What the task requires> Reproduce exactly the lines from the one containing "KEYS pin K3: MO -> 5" through the last line of the data, both ends included.

Data for analysis>
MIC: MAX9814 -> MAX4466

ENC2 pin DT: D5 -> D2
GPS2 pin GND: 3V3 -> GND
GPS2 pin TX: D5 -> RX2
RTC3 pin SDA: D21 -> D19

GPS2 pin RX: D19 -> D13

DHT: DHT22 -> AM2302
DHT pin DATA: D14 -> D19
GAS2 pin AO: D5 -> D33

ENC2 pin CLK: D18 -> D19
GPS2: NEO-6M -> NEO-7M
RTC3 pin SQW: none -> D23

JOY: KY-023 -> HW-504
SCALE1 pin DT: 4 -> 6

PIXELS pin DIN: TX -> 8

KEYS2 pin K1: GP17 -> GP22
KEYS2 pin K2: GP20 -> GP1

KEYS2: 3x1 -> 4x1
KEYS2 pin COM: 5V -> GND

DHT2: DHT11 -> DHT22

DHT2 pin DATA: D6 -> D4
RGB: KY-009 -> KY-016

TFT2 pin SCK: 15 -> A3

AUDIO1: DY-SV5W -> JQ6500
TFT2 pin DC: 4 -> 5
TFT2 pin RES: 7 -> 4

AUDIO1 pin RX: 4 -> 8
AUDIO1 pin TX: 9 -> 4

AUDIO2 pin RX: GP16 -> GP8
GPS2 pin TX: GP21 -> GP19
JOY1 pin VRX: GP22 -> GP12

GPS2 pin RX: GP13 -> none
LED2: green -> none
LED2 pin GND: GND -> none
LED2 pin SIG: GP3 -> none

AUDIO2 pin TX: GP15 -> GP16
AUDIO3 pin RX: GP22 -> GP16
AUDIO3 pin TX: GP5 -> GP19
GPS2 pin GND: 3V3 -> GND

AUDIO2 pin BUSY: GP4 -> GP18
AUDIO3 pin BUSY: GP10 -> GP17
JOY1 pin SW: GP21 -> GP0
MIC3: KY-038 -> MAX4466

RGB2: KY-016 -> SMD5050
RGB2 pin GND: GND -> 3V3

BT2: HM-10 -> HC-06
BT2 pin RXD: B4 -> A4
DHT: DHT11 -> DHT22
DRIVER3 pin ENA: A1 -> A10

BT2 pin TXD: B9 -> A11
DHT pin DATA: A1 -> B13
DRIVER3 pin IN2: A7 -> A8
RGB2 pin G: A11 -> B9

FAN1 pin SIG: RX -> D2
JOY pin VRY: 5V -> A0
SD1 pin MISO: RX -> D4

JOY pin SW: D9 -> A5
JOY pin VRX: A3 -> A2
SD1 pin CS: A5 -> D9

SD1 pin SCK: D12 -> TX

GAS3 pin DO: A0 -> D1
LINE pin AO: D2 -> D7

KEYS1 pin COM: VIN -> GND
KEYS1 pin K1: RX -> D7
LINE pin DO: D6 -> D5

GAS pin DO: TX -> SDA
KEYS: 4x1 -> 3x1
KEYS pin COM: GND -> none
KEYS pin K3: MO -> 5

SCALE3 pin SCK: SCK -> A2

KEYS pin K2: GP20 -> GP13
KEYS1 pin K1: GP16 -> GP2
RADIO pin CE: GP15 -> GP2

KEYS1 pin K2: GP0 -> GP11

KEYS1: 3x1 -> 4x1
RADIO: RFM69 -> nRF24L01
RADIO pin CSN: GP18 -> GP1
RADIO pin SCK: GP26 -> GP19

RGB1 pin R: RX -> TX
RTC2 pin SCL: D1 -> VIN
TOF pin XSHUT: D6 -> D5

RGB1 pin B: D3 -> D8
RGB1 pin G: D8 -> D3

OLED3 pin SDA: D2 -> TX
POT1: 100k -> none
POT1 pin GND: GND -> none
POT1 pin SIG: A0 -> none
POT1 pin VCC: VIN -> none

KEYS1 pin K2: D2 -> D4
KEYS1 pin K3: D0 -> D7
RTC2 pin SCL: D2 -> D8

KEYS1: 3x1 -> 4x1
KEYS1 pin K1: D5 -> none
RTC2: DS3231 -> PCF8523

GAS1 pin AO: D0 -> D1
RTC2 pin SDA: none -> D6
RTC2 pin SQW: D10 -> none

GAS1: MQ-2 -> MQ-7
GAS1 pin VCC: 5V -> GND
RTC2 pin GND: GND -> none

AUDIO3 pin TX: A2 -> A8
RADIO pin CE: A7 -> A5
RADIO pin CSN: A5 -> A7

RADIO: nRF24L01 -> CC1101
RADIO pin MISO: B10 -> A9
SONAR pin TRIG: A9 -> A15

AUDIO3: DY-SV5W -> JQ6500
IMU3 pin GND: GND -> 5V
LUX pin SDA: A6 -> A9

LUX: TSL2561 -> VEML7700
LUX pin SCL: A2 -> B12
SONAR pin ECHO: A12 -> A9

Answer section>
KEYS pin K3: MO -> 5

SCALE3 pin SCK: SCK -> A2

KEYS pin K2: GP20 -> GP13
KEYS1 pin K1: GP16 -> GP2
RADIO pin CE: GP15 -> GP2

KEYS1 pin K2: GP0 -> GP11

KEYS1: 3x1 -> 4x1
RADIO: RFM69 -> nRF24L01
RADIO pin CSN: GP18 -> GP1
RADIO pin SCK: GP26 -> GP19

RGB1 pin R: RX -> TX
RTC2 pin SCL: D1 -> VIN
TOF pin XSHUT: D6 -> D5

RGB1 pin B: D3 -> D8
RGB1 pin G: D8 -> D3

OLED3 pin SDA: D2 -> TX
POT1: 100k -> none
POT1 pin GND: GND -> none
POT1 pin SIG: A0 -> none
POT1 pin VCC: VIN -> none

KEYS1 pin K2: D2 -> D4
KEYS1 pin K3: D0 -> D7
RTC2 pin SCL: D2 -> D8

KEYS1: 3x1 -> 4x1
KEYS1 pin K1: D5 -> none
RTC2: DS3231 -> PCF8523

GAS1 pin AO: D0 -> D1
RTC2 pin SDA: none -> D6
RTC2 pin SQW: D10 -> none

GAS1: MQ-2 -> MQ-7
GAS1 pin VCC: 5V -> GND
RTC2 pin GND: GND -> none

AUDIO3 pin TX: A2 -> A8
RADIO pin CE: A7 -> A5
RADIO pin CSN: A5 -> A7

RADIO: nRF24L01 -> CC1101
RADIO pin MISO: B10 -> A9
SONAR pin TRIG: A9 -> A15

AUDIO3: DY-SV5W -> JQ6500
IMU3 pin GND: GND -> 5V
LUX pin SDA: A6 -> A9

LUX: TSL2561 -> VEML7700
LUX pin SCL: A2 -> B12
SONAR pin ECHO: A12 -> A9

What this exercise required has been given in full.